REQUIRED WORK = Could you restate the data below word for word, without its pictures?

SUPPLIED INFORMATION =
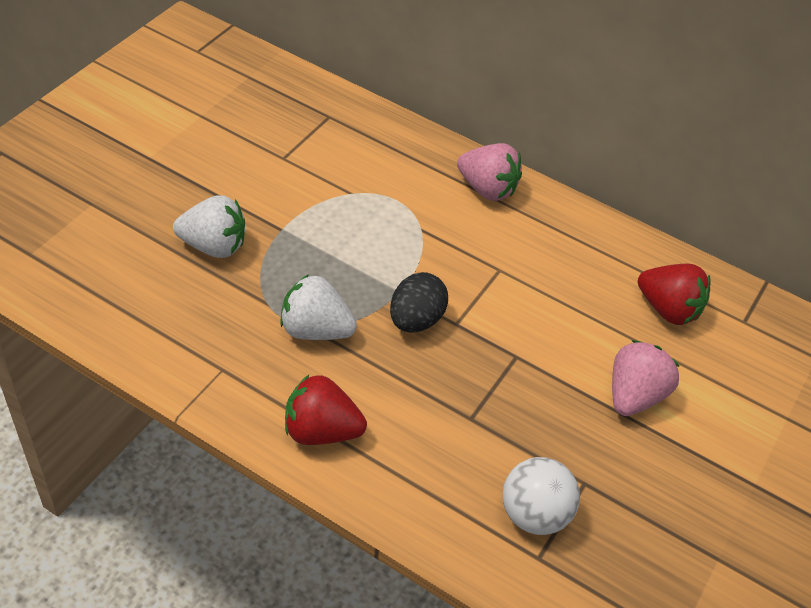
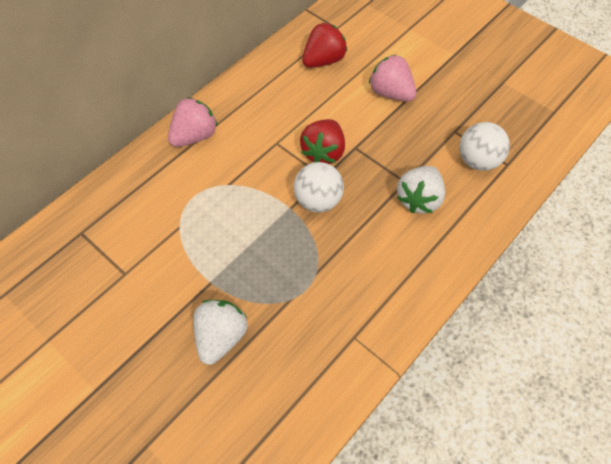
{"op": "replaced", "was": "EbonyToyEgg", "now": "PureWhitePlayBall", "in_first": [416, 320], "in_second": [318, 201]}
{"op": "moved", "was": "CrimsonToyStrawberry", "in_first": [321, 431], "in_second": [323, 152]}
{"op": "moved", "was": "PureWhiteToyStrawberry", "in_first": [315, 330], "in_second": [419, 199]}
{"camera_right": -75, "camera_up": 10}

WRITTEN SOLUTION =
{"op": "replaced", "was": "EbonyToyEgg", "now": "PureWhitePlayBall", "in_first": [416, 320], "in_second": [318, 201]}
{"op": "moved", "was": "CrimsonToyStrawberry", "in_first": [321, 431], "in_second": [323, 152]}
{"op": "moved", "was": "PureWhiteToyStrawberry", "in_first": [315, 330], "in_second": [419, 199]}
{"camera_right": -75, "camera_up": 10}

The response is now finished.